▶ _Directions for this task_: An exact retyping of every record is required.

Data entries
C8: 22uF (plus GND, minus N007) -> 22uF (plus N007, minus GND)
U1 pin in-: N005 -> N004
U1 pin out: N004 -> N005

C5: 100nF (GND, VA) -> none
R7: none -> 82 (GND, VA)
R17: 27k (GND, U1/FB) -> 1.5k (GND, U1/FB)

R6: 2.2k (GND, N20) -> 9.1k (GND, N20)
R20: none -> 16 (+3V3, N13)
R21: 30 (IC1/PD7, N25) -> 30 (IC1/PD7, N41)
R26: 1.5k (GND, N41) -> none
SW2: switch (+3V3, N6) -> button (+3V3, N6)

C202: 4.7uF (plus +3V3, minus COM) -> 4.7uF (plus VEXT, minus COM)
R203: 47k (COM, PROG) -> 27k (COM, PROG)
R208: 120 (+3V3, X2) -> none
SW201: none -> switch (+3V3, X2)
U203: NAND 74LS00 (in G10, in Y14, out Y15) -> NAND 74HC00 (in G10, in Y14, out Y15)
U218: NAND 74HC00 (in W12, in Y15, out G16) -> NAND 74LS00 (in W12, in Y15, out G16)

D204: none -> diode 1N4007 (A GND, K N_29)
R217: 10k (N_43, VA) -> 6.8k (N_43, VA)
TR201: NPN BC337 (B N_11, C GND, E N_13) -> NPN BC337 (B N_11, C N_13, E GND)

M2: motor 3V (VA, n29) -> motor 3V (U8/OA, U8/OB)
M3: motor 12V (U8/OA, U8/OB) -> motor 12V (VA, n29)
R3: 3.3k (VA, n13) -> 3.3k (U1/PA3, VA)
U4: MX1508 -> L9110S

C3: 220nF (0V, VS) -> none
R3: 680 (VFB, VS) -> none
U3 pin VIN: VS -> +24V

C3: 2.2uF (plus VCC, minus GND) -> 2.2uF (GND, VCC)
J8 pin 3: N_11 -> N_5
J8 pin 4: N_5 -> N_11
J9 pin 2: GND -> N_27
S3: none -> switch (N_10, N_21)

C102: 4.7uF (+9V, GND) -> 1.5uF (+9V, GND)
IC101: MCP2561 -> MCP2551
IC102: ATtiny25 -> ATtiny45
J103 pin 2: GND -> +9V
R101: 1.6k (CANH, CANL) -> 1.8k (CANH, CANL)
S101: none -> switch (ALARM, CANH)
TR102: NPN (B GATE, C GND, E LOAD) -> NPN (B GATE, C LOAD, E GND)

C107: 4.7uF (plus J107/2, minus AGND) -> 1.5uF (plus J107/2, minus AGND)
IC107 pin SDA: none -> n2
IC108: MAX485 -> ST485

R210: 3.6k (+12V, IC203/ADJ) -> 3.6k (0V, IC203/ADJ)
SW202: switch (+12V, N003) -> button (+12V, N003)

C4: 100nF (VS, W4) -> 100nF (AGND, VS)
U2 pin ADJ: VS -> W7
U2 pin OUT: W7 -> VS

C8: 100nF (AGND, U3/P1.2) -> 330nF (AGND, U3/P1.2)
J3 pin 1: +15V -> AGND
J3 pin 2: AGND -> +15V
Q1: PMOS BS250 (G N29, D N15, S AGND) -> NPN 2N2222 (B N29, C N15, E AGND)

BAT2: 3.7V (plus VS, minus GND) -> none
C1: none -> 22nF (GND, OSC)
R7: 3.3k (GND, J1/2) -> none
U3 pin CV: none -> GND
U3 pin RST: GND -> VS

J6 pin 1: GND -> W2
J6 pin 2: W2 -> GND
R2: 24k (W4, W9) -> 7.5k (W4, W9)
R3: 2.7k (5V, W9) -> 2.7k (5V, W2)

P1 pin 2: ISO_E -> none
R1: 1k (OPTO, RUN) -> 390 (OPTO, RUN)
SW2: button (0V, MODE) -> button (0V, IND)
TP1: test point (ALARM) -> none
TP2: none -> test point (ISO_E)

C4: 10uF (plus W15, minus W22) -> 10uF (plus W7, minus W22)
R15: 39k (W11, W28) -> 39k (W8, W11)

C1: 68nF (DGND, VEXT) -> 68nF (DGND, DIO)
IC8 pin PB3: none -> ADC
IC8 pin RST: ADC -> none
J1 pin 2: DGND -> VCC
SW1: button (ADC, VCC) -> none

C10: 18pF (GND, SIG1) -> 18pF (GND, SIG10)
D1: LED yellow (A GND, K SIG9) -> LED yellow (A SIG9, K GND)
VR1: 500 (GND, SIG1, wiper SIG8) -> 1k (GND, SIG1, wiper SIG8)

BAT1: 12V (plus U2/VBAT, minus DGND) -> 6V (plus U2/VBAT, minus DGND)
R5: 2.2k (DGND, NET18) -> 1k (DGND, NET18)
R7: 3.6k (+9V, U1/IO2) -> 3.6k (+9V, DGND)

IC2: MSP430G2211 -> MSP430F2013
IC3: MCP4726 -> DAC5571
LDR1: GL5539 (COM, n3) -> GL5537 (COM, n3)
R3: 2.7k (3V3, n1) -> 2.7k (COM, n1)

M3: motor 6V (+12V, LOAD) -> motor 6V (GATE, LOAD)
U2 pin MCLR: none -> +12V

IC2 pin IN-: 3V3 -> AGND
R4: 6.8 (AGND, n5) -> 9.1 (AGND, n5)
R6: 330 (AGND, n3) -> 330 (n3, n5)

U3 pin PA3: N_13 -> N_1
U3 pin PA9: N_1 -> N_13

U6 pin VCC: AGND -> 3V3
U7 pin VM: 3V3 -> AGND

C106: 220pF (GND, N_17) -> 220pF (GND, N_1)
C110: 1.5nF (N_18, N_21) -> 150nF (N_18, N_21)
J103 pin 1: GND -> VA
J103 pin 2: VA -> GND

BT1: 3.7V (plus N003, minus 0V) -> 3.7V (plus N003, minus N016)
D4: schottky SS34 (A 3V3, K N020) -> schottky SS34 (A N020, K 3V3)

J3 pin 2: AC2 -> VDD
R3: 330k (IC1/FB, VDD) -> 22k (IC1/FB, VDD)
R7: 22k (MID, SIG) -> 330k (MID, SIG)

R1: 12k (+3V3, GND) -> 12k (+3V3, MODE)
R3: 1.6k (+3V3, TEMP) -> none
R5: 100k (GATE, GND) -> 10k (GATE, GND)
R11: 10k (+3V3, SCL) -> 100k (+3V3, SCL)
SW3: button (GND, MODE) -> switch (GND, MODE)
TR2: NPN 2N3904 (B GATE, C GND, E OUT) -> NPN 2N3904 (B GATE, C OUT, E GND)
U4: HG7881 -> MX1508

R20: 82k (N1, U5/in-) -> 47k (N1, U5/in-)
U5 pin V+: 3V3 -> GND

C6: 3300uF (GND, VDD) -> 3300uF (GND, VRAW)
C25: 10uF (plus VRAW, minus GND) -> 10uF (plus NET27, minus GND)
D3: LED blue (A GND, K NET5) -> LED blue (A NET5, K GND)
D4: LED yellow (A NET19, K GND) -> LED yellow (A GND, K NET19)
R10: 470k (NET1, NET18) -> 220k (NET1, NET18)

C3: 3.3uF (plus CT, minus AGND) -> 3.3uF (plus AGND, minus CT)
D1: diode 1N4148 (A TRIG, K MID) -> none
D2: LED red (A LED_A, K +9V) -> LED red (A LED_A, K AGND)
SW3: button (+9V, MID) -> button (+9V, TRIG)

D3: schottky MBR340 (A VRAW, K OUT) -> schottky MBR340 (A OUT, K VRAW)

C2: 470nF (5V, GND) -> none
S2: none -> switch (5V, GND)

▶ _Task answer_:
C8: 22uF (plus GND, minus N007) -> 22uF (plus N007, minus GND)
U1 pin in-: N005 -> N004
U1 pin out: N004 -> N005

C5: 100nF (GND, VA) -> none
R7: none -> 82 (GND, VA)
R17: 27k (GND, U1/FB) -> 1.5k (GND, U1/FB)

R6: 2.2k (GND, N20) -> 9.1k (GND, N20)
R20: none -> 16 (+3V3, N13)
R21: 30 (IC1/PD7, N25) -> 30 (IC1/PD7, N41)
R26: 1.5k (GND, N41) -> none
SW2: switch (+3V3, N6) -> button (+3V3, N6)

C202: 4.7uF (plus +3V3, minus COM) -> 4.7uF (plus VEXT, minus COM)
R203: 47k (COM, PROG) -> 27k (COM, PROG)
R208: 120 (+3V3, X2) -> none
SW201: none -> switch (+3V3, X2)
U203: NAND 74LS00 (in G10, in Y14, out Y15) -> NAND 74HC00 (in G10, in Y14, out Y15)
U218: NAND 74HC00 (in W12, in Y15, out G16) -> NAND 74LS00 (in W12, in Y15, out G16)

D204: none -> diode 1N4007 (A GND, K N_29)
R217: 10k (N_43, VA) -> 6.8k (N_43, VA)
TR201: NPN BC337 (B N_11, C GND, E N_13) -> NPN BC337 (B N_11, C N_13, E GND)

M2: motor 3V (VA, n29) -> motor 3V (U8/OA, U8/OB)
M3: motor 12V (U8/OA, U8/OB) -> motor 12V (VA, n29)
R3: 3.3k (VA, n13) -> 3.3k (U1/PA3, VA)
U4: MX1508 -> L9110S

C3: 220nF (0V, VS) -> none
R3: 680 (VFB, VS) -> none
U3 pin VIN: VS -> +24V

C3: 2.2uF (plus VCC, minus GND) -> 2.2uF (GND, VCC)
J8 pin 3: N_11 -> N_5
J8 pin 4: N_5 -> N_11
J9 pin 2: GND -> N_27
S3: none -> switch (N_10, N_21)

C102: 4.7uF (+9V, GND) -> 1.5uF (+9V, GND)
IC101: MCP2561 -> MCP2551
IC102: ATtiny25 -> ATtiny45
J103 pin 2: GND -> +9V
R101: 1.6k (CANH, CANL) -> 1.8k (CANH, CANL)
S101: none -> switch (ALARM, CANH)
TR102: NPN (B GATE, C GND, E LOAD) -> NPN (B GATE, C LOAD, E GND)

C107: 4.7uF (plus J107/2, minus AGND) -> 1.5uF (plus J107/2, minus AGND)
IC107 pin SDA: none -> n2
IC108: MAX485 -> ST485

R210: 3.6k (+12V, IC203/ADJ) -> 3.6k (0V, IC203/ADJ)
SW202: switch (+12V, N003) -> button (+12V, N003)

C4: 100nF (VS, W4) -> 100nF (AGND, VS)
U2 pin ADJ: VS -> W7
U2 pin OUT: W7 -> VS

C8: 100nF (AGND, U3/P1.2) -> 330nF (AGND, U3/P1.2)
J3 pin 1: +15V -> AGND
J3 pin 2: AGND -> +15V
Q1: PMOS BS250 (G N29, D N15, S AGND) -> NPN 2N2222 (B N29, C N15, E AGND)

BAT2: 3.7V (plus VS, minus GND) -> none
C1: none -> 22nF (GND, OSC)
R7: 3.3k (GND, J1/2) -> none
U3 pin CV: none -> GND
U3 pin RST: GND -> VS

J6 pin 1: GND -> W2
J6 pin 2: W2 -> GND
R2: 24k (W4, W9) -> 7.5k (W4, W9)
R3: 2.7k (5V, W9) -> 2.7k (5V, W2)

P1 pin 2: ISO_E -> none
R1: 1k (OPTO, RUN) -> 390 (OPTO, RUN)
SW2: button (0V, MODE) -> button (0V, IND)
TP1: test point (ALARM) -> none
TP2: none -> test point (ISO_E)

C4: 10uF (plus W15, minus W22) -> 10uF (plus W7, minus W22)
R15: 39k (W11, W28) -> 39k (W8, W11)

C1: 68nF (DGND, VEXT) -> 68nF (DGND, DIO)
IC8 pin PB3: none -> ADC
IC8 pin RST: ADC -> none
J1 pin 2: DGND -> VCC
SW1: button (ADC, VCC) -> none

C10: 18pF (GND, SIG1) -> 18pF (GND, SIG10)
D1: LED yellow (A GND, K SIG9) -> LED yellow (A SIG9, K GND)
VR1: 500 (GND, SIG1, wiper SIG8) -> 1k (GND, SIG1, wiper SIG8)

BAT1: 12V (plus U2/VBAT, minus DGND) -> 6V (plus U2/VBAT, minus DGND)
R5: 2.2k (DGND, NET18) -> 1k (DGND, NET18)
R7: 3.6k (+9V, U1/IO2) -> 3.6k (+9V, DGND)

IC2: MSP430G2211 -> MSP430F2013
IC3: MCP4726 -> DAC5571
LDR1: GL5539 (COM, n3) -> GL5537 (COM, n3)
R3: 2.7k (3V3, n1) -> 2.7k (COM, n1)

M3: motor 6V (+12V, LOAD) -> motor 6V (GATE, LOAD)
U2 pin MCLR: none -> +12V

IC2 pin IN-: 3V3 -> AGND
R4: 6.8 (AGND, n5) -> 9.1 (AGND, n5)
R6: 330 (AGND, n3) -> 330 (n3, n5)

U3 pin PA3: N_13 -> N_1
U3 pin PA9: N_1 -> N_13

U6 pin VCC: AGND -> 3V3
U7 pin VM: 3V3 -> AGND

C106: 220pF (GND, N_17) -> 220pF (GND, N_1)
C110: 1.5nF (N_18, N_21) -> 150nF (N_18, N_21)
J103 pin 1: GND -> VA
J103 pin 2: VA -> GND

BT1: 3.7V (plus N003, minus 0V) -> 3.7V (plus N003, minus N016)
D4: schottky SS34 (A 3V3, K N020) -> schottky SS34 (A N020, K 3V3)

J3 pin 2: AC2 -> VDD
R3: 330k (IC1/FB, VDD) -> 22k (IC1/FB, VDD)
R7: 22k (MID, SIG) -> 330k (MID, SIG)

R1: 12k (+3V3, GND) -> 12k (+3V3, MODE)
R3: 1.6k (+3V3, TEMP) -> none
R5: 100k (GATE, GND) -> 10k (GATE, GND)
R11: 10k (+3V3, SCL) -> 100k (+3V3, SCL)
SW3: button (GND, MODE) -> switch (GND, MODE)
TR2: NPN 2N3904 (B GATE, C GND, E OUT) -> NPN 2N3904 (B GATE, C OUT, E GND)
U4: HG7881 -> MX1508

R20: 82k (N1, U5/in-) -> 47k (N1, U5/in-)
U5 pin V+: 3V3 -> GND

C6: 3300uF (GND, VDD) -> 3300uF (GND, VRAW)
C25: 10uF (plus VRAW, minus GND) -> 10uF (plus NET27, minus GND)
D3: LED blue (A GND, K NET5) -> LED blue (A NET5, K GND)
D4: LED yellow (A NET19, K GND) -> LED yellow (A GND, K NET19)
R10: 470k (NET1, NET18) -> 220k (NET1, NET18)

C3: 3.3uF (plus CT, minus AGND) -> 3.3uF (plus AGND, minus CT)
D1: diode 1N4148 (A TRIG, K MID) -> none
D2: LED red (A LED_A, K +9V) -> LED red (A LED_A, K AGND)
SW3: button (+9V, MID) -> button (+9V, TRIG)

D3: schottky MBR340 (A VRAW, K OUT) -> schottky MBR340 (A OUT, K VRAW)

C2: 470nF (5V, GND) -> none
S2: none -> switch (5V, GND)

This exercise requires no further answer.